DATA SUPPLIED START

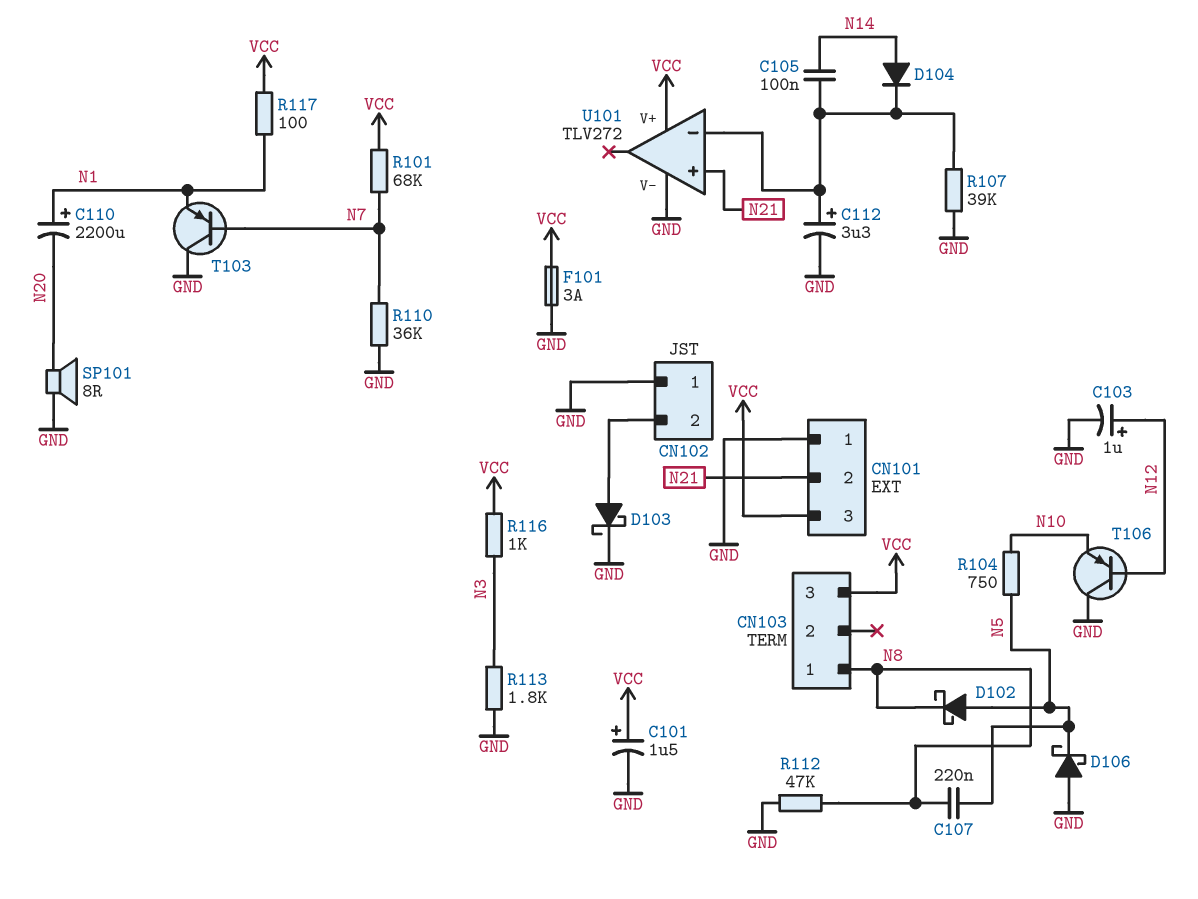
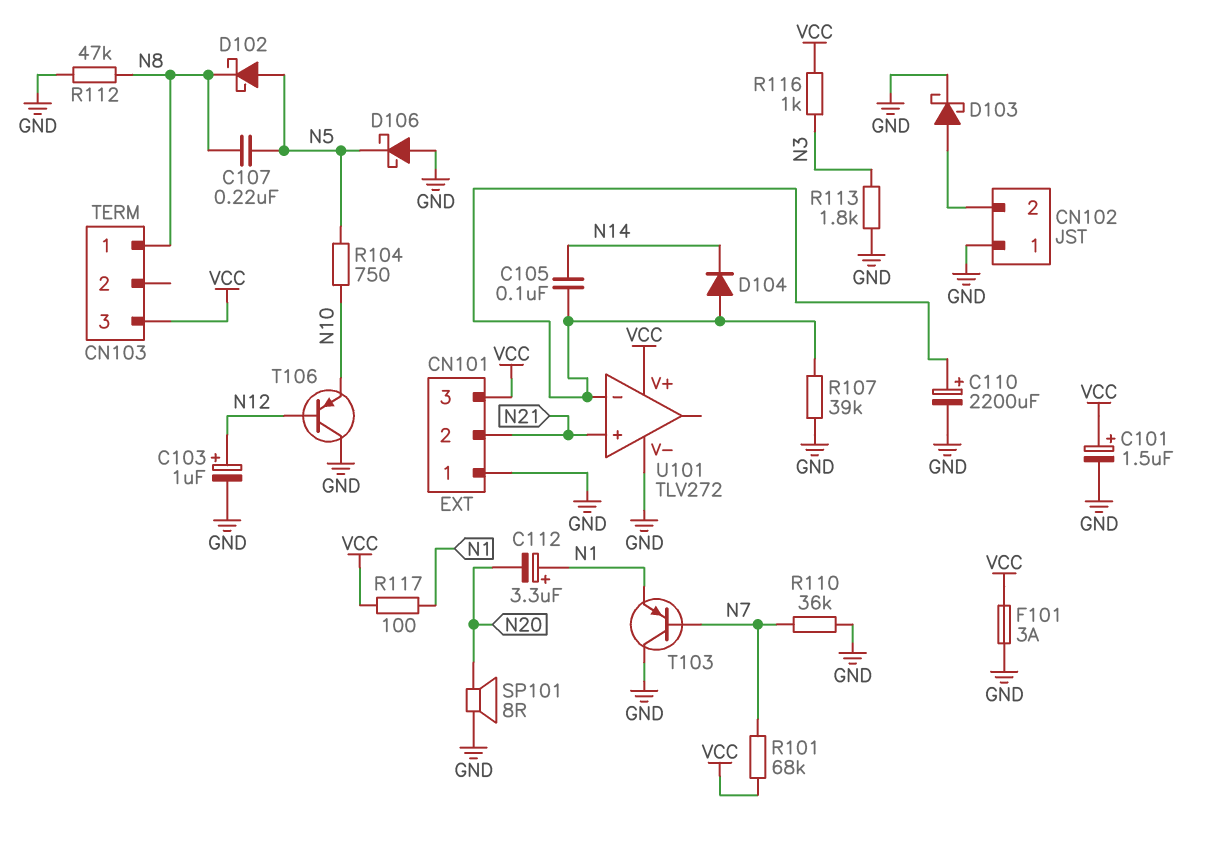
C110: 2200uF (plus N1, minus N20) -> 2200uF (plus U101/in-, minus GND)
C112: 3.3uF (plus U101/in-, minus GND) -> 3.3uF (plus N1, minus N20)
D104: diode (A N14, K U101/in-) -> diode (A U101/in-, K N14)

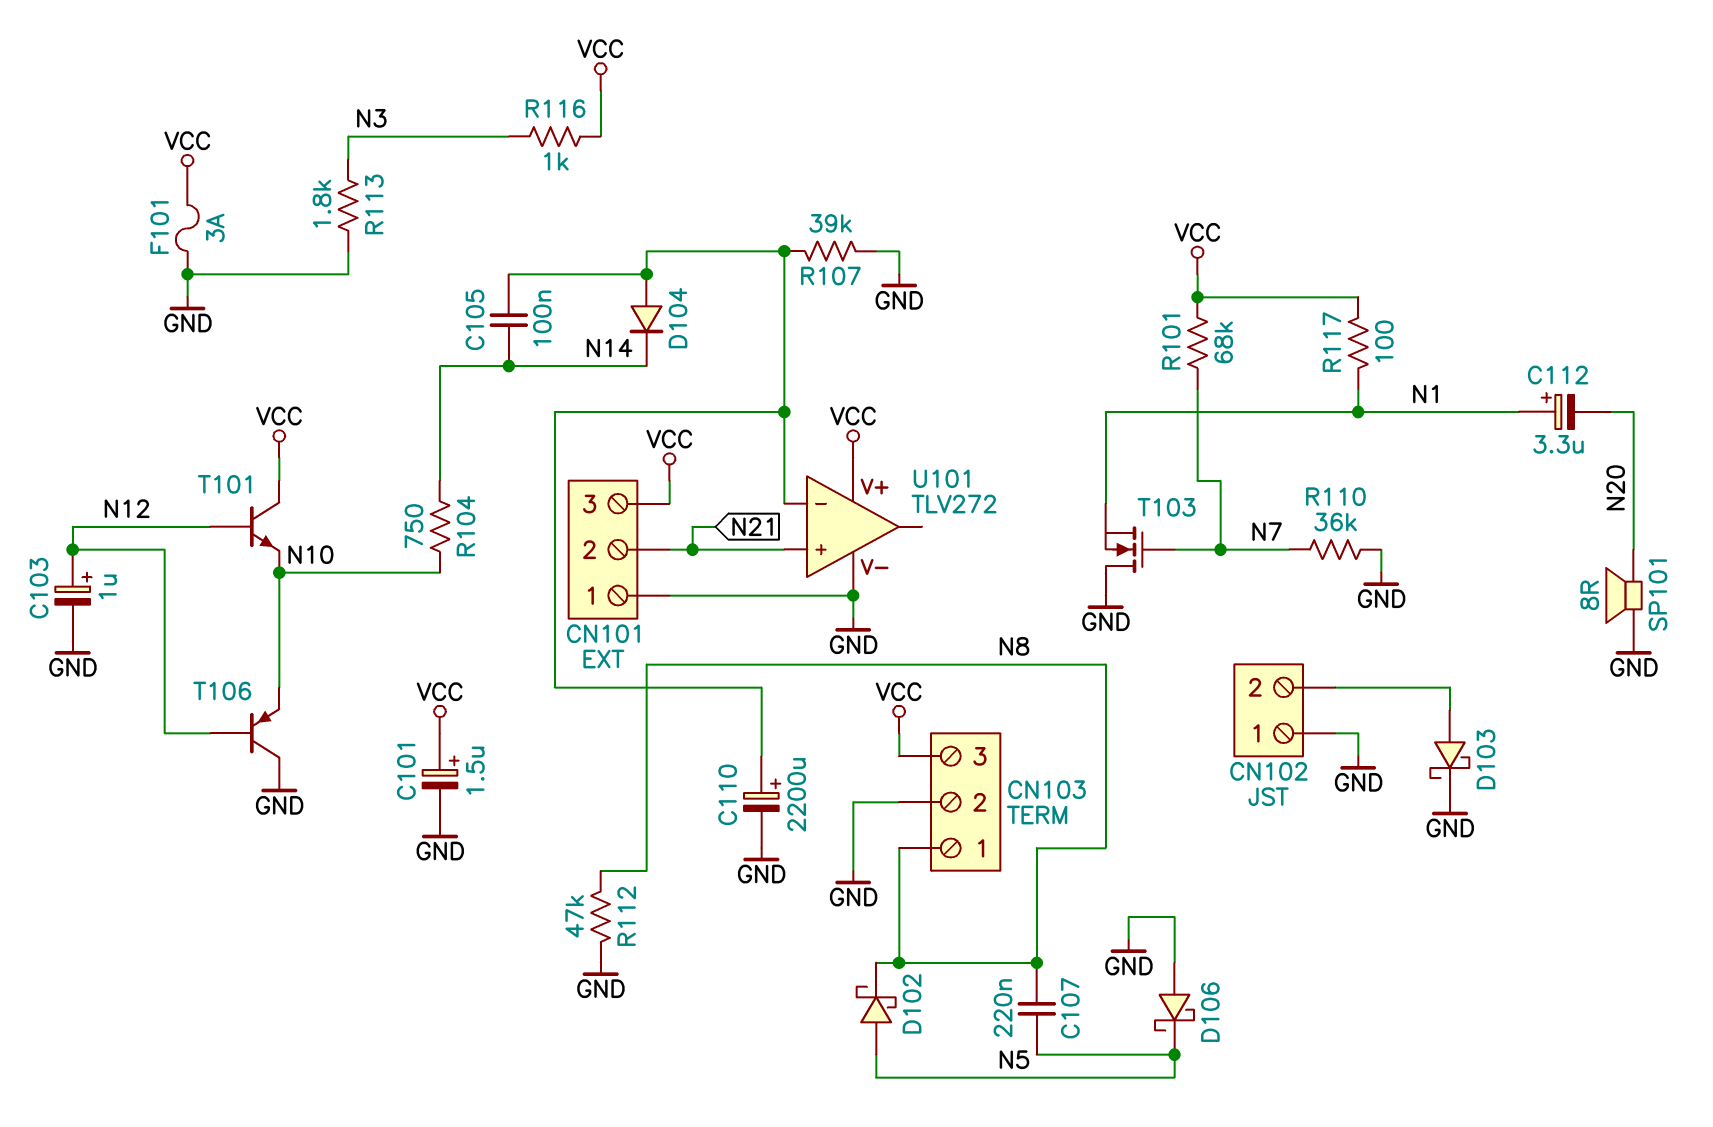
CN103 pin 2: none -> GND
R104: 750 (N5, N10) -> 750 (N10, N14)
T101: none -> NPN (B N12, C VCC, E N10)
T103: PNP (B N7, C GND, E N1) -> NMOS (G N7, D GND, S N1)

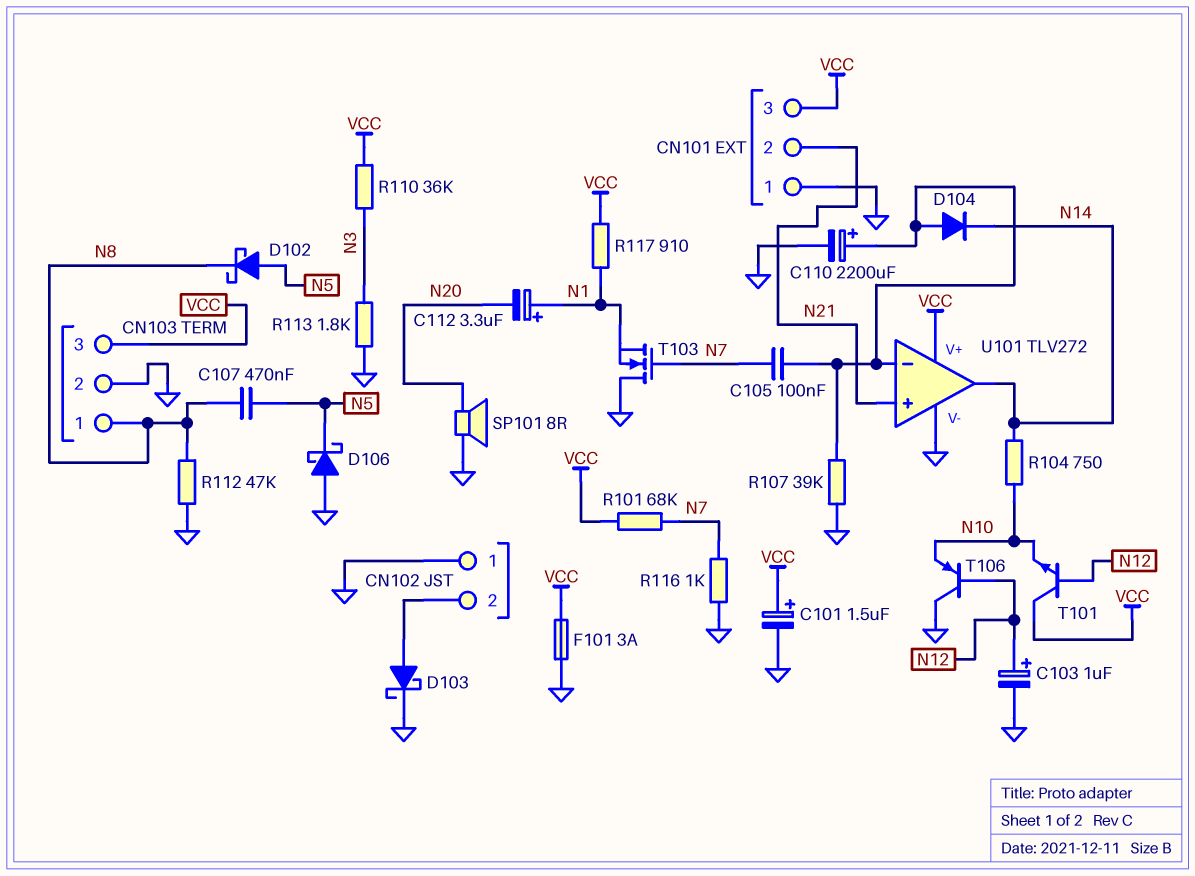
C105: 100nF (N14, U101/in-) -> 100nF (N7, U101/in-)
C107: 220nF (N5, N8) -> 470nF (N5, N8)
R110: 36k (GND, N7) -> 36k (N3, VCC)
R116: 1k (N3, VCC) -> 1k (GND, N7)
R117: 100 (N1, VCC) -> 910 (N1, VCC)
U101 pin out: none -> N14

DATA SUPPLIED END

## WHAT YOU WILL DO
The lines above that hold the word "none" are the ones to copy.

## REPLY TO THE EXERCISE
CN103 pin 2: none -> GND
T101: none -> NPN (B N12, C VCC, E N10)
U101 pin out: none -> N14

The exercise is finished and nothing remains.